— Assignment —
Your output must be the lines below from the line containing "camera: 80 degrees right, 5 degrees up" to the line containing "camera: 20 degrees right, 5 degrees down", both lines included, reproduced exactly and without pictures.

— Extracted information —
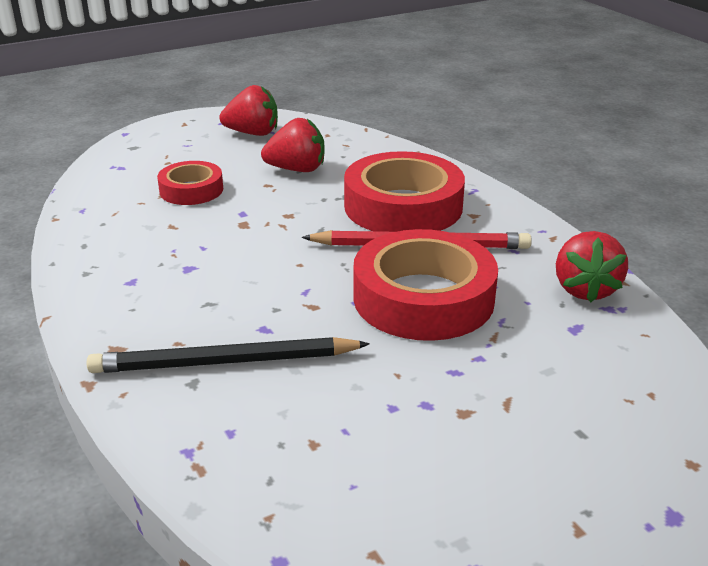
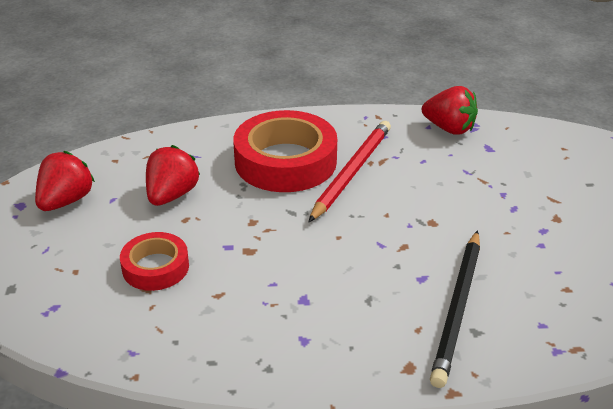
camera: 65 degrees left, 5 degrees up
(423, 298) = (423, 193): red tape -> none

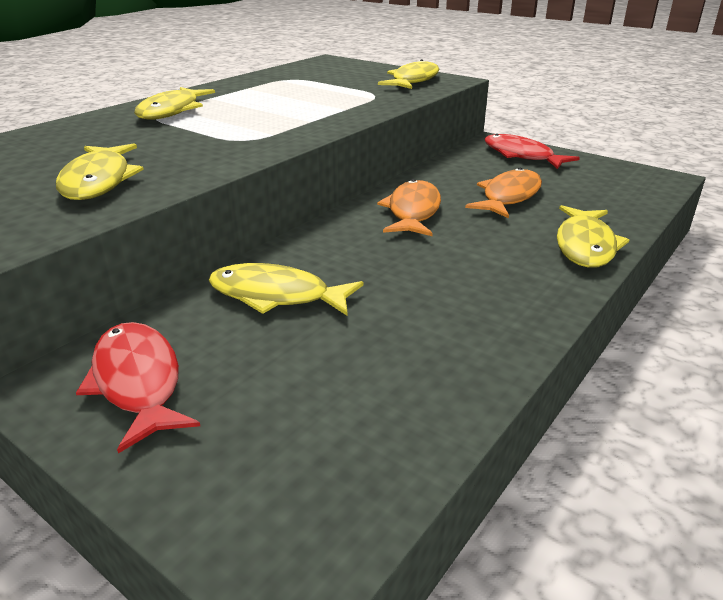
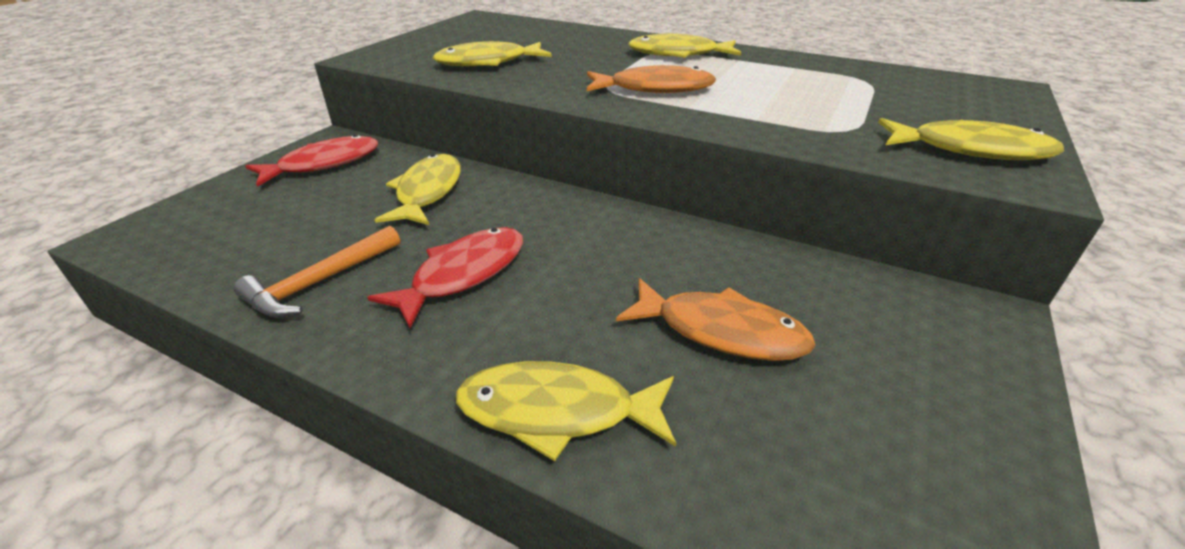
camera: 80 degrees right, 5 degrees up
(413, 211) = (627, 247): orange fish -> orange fish (655, 89)
(443, 348) = (320, 282): none -> orange hammer
(521, 155) = (942, 351): red fish -> red fish (464, 274)

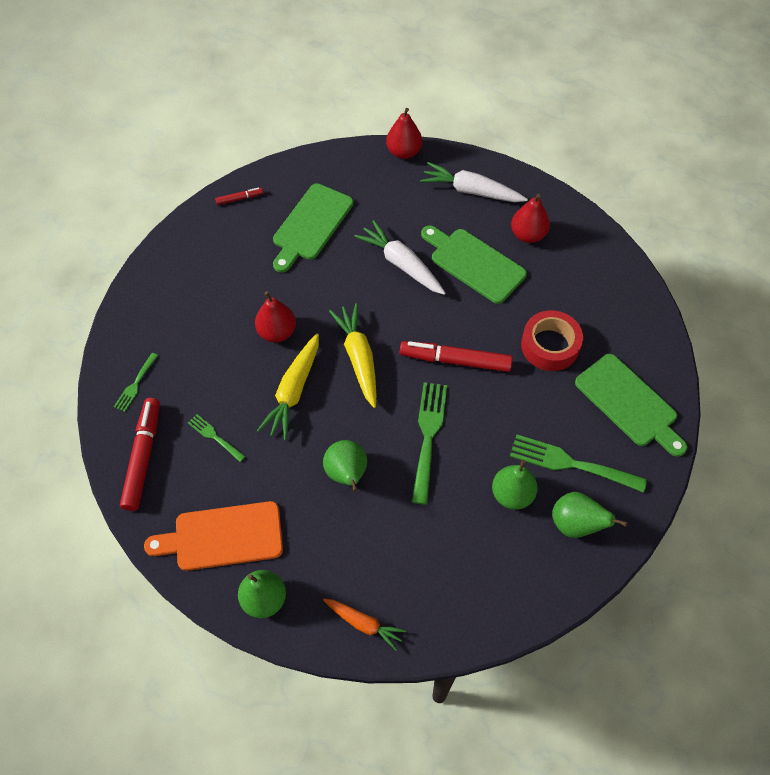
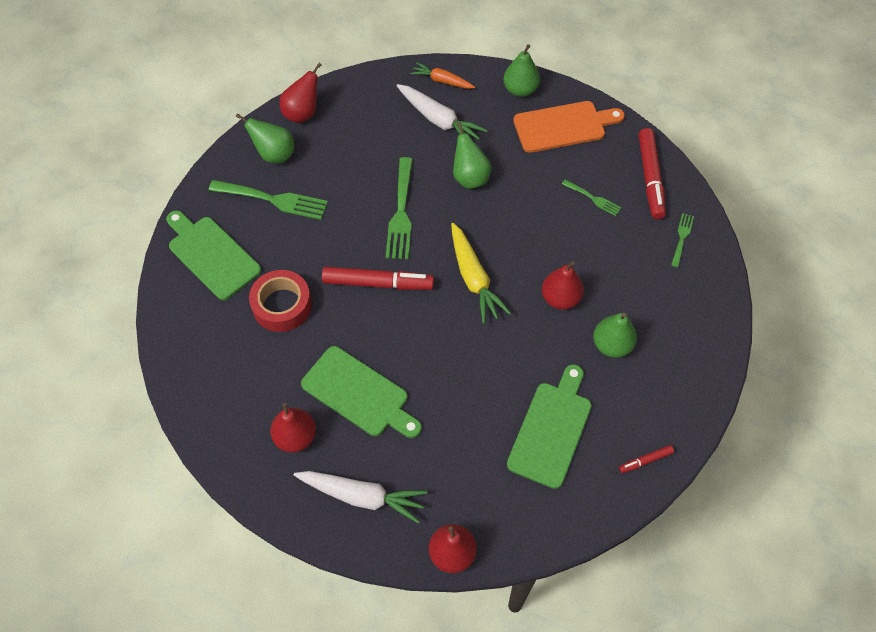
camera: 175 degrees right, 0 degrees up
(293, 391) = (531, 242): yellow carrot -> none
(401, 264) = (440, 386): white carrot -> white carrot (439, 120)
(512, 494) = (326, 172): green pear -> green pear (611, 345)
(546, 584) = (302, 113): none -> red pear

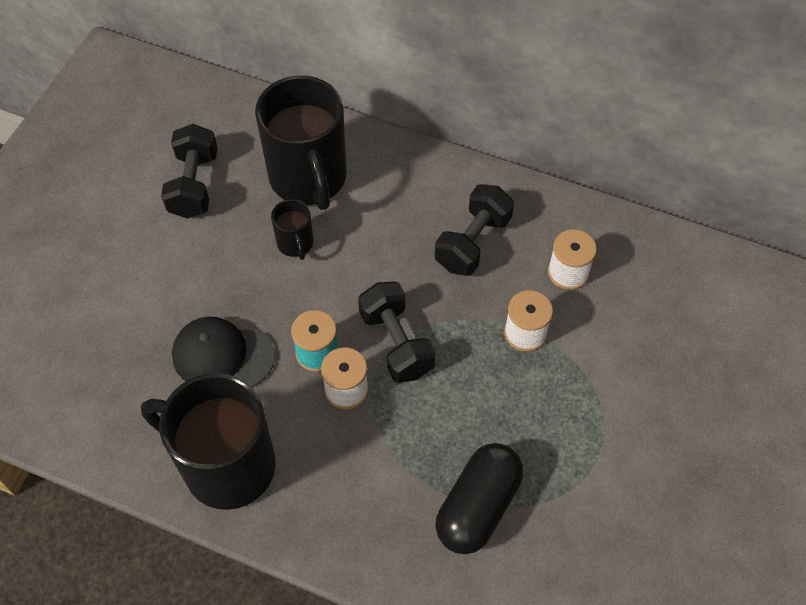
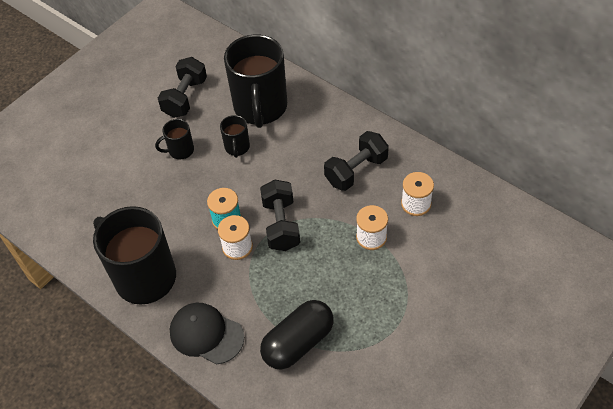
camera: 20 degrees right, 5 degrees down
(214, 265) = (180, 150): none -> black mug
(222, 355) = (165, 208): black cap -> black cap (206, 334)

— Written answer —
camera: 80 degrees right, 5 degrees up
(413, 211) = (627, 247): orange fish -> orange fish (655, 89)
(443, 348) = (320, 282): none -> orange hammer
(521, 155) = (942, 351): red fish -> red fish (464, 274)

camera: 175 degrees right, 0 degrees up
(293, 391) = (531, 242): yellow carrot -> none
(401, 264) = (440, 386): white carrot -> white carrot (439, 120)
(512, 494) = (326, 172): green pear -> green pear (611, 345)
(546, 584) = (302, 113): none -> red pear

camera: 20 degrees right, 5 degrees down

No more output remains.